━━━ TASK INPUT ━━━
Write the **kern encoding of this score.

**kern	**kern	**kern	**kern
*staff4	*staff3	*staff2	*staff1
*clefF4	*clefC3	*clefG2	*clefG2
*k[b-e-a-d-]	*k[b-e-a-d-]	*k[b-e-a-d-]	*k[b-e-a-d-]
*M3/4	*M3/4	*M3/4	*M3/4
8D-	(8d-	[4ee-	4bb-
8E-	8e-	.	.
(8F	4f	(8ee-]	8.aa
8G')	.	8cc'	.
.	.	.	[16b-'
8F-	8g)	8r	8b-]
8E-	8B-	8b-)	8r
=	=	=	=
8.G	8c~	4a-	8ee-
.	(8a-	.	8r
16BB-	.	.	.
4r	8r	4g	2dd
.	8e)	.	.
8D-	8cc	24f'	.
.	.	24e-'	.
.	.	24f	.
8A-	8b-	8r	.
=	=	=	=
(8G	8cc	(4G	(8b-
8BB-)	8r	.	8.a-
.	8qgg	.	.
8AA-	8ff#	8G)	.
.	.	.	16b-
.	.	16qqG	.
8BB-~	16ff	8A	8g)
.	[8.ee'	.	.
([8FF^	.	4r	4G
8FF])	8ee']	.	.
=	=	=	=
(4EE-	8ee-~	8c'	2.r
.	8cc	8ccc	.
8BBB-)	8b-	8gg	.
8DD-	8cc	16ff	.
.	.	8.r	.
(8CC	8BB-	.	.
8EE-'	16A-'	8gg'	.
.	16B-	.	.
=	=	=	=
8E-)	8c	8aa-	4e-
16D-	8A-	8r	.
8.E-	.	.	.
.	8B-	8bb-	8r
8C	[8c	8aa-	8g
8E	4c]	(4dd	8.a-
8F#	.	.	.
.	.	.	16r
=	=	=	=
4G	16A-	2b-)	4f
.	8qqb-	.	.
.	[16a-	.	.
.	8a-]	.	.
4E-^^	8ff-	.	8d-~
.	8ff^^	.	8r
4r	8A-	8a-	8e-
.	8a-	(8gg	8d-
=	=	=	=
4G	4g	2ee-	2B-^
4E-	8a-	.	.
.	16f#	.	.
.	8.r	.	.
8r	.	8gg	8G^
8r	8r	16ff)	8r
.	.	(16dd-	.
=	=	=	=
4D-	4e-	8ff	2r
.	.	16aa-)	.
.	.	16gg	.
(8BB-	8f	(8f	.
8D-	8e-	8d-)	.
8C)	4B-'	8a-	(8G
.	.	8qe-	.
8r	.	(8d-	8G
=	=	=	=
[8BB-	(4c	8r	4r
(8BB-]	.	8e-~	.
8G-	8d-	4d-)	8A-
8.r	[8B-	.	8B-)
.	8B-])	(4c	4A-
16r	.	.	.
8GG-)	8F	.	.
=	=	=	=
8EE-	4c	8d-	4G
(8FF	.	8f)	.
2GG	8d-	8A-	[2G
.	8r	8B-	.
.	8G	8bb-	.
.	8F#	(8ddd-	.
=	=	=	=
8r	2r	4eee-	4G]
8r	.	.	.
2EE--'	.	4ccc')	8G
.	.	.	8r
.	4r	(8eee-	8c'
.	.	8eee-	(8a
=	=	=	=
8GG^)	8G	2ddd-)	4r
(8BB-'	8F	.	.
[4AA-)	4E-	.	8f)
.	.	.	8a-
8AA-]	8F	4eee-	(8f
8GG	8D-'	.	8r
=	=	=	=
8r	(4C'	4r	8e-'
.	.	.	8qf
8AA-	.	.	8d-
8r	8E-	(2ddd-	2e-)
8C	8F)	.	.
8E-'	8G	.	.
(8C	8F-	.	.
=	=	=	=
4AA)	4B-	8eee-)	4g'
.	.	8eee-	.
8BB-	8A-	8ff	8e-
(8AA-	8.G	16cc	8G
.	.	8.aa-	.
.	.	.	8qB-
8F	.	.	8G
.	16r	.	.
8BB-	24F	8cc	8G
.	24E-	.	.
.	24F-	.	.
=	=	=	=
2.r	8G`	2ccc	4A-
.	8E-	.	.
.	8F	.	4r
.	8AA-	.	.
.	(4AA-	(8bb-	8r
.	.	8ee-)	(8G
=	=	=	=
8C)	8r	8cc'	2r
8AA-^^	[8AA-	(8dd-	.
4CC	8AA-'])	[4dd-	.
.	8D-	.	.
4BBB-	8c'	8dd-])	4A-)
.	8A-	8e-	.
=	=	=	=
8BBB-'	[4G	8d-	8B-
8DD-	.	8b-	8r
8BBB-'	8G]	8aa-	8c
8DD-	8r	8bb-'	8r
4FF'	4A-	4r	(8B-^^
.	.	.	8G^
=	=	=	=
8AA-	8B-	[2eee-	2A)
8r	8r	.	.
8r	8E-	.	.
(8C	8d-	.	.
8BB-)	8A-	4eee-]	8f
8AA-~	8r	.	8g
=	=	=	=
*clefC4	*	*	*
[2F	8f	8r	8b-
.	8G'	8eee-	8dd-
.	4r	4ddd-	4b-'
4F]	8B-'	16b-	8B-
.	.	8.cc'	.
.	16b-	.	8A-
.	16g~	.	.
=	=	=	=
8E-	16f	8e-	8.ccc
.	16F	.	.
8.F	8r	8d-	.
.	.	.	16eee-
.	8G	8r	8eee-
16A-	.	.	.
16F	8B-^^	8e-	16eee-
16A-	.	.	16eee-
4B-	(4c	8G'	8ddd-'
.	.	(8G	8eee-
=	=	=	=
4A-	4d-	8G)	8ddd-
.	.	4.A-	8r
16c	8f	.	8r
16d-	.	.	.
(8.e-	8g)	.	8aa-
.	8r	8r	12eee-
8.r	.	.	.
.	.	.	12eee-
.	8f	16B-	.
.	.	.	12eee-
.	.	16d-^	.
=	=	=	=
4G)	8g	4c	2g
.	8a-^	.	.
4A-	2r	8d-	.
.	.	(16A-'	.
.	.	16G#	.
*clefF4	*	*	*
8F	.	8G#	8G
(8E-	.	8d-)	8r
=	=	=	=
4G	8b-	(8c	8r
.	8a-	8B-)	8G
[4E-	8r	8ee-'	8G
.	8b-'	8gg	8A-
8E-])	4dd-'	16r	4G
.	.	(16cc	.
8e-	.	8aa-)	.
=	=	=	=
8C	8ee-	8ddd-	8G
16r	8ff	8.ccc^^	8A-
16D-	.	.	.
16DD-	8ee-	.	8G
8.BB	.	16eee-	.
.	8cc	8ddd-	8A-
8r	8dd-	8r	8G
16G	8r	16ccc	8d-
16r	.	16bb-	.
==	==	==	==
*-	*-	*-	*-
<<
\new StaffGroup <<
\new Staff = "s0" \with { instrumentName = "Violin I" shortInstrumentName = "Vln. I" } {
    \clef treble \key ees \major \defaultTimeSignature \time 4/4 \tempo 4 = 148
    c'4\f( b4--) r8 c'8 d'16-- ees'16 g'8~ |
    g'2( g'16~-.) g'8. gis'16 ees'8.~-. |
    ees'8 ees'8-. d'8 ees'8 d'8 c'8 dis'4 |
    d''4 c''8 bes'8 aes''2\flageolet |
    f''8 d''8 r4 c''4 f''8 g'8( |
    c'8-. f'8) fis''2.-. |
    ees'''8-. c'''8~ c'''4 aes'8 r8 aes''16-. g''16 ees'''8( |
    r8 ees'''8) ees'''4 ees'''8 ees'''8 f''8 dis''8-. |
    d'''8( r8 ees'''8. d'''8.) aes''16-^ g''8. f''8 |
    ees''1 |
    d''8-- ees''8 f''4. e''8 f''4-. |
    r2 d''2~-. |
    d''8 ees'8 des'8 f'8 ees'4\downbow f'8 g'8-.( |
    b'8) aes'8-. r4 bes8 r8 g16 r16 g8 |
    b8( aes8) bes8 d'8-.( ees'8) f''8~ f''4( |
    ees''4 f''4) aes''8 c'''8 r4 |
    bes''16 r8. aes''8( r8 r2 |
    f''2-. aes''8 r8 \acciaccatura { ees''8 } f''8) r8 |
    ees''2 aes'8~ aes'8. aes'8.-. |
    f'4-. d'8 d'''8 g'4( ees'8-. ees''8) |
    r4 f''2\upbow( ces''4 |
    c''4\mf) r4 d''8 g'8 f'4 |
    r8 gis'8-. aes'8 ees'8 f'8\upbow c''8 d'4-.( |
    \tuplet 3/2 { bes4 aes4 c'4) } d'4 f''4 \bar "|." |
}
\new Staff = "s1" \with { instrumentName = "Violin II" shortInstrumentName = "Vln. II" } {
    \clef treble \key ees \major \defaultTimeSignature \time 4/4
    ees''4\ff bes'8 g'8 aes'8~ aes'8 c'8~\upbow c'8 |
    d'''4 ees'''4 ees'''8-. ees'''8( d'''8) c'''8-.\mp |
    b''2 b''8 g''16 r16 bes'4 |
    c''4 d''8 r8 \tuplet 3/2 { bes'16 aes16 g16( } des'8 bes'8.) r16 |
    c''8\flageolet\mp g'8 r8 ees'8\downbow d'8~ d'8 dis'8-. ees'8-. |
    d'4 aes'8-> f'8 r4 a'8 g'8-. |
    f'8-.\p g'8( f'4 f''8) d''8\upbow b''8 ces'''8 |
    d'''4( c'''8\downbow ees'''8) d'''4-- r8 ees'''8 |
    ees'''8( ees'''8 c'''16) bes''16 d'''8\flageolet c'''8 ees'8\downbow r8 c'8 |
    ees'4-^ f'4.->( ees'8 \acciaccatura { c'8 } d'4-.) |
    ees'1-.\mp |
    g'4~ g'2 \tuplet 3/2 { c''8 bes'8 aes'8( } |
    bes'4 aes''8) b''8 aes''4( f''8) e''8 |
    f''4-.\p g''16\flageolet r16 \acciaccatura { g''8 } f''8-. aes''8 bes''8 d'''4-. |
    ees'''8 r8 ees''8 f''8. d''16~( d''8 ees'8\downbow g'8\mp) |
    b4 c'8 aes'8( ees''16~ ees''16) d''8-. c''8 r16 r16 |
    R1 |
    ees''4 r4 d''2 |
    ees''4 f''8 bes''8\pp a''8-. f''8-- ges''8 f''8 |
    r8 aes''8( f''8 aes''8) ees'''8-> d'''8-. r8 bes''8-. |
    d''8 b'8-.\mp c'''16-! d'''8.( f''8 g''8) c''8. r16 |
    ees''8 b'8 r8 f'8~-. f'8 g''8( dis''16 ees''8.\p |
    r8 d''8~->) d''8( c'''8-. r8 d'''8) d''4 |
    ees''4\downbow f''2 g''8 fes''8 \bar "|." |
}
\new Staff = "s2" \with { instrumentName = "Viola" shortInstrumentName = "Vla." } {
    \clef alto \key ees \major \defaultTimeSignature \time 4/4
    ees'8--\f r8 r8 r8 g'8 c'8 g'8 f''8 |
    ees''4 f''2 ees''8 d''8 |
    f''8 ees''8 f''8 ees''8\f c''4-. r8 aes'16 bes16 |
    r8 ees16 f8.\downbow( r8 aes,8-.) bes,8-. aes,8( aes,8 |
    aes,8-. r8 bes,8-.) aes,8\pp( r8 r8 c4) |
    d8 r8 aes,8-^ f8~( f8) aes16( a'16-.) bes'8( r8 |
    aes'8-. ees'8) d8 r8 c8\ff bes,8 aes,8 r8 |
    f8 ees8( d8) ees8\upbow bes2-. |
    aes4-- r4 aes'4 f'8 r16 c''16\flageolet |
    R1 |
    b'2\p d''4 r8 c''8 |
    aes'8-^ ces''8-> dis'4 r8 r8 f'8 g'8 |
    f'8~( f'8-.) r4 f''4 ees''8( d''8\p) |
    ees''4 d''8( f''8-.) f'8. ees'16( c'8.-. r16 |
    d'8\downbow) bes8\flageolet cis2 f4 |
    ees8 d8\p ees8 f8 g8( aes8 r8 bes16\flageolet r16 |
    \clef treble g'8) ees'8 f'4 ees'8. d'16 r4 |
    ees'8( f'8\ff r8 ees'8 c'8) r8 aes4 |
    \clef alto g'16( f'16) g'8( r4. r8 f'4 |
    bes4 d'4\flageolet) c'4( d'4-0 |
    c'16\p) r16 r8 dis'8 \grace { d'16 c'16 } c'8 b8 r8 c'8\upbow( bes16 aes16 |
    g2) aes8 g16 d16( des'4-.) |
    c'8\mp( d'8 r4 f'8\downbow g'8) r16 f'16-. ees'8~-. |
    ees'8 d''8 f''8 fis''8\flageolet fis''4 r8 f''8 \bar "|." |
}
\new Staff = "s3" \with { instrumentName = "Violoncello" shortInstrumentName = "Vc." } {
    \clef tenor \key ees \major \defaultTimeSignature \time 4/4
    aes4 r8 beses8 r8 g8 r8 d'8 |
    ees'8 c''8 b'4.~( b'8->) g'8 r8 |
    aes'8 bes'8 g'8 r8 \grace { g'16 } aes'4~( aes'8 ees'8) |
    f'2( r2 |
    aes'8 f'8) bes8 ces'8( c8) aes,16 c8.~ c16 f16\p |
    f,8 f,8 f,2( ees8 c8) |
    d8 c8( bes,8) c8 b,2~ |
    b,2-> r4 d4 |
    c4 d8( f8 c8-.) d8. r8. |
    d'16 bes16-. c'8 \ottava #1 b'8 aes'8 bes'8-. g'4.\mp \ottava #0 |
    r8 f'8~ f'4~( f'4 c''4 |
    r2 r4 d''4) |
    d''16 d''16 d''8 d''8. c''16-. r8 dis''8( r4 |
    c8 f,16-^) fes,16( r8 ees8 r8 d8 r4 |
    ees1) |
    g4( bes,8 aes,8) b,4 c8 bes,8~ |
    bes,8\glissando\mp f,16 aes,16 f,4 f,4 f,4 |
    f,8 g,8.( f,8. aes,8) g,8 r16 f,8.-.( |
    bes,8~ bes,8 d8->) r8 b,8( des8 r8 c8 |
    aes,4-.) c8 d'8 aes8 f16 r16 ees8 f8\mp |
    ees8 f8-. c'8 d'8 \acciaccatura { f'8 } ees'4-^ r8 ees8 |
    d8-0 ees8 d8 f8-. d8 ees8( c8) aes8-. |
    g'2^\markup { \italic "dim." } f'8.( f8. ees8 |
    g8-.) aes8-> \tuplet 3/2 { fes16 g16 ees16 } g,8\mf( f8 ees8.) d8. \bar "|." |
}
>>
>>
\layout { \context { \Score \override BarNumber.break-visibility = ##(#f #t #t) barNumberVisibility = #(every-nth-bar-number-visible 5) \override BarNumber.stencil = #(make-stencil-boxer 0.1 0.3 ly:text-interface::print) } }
━━━
WHAT IS NEEDED:
Identify every line in the records above that contains the string "alto", and copy each one in full.

RESULT FOR THIS EXERCISE:
    \clef alto \key ees \major \defaultTimeSignature \time 4/4
    \clef alto g'16( f'16) g'8( r4. r8 f'4 |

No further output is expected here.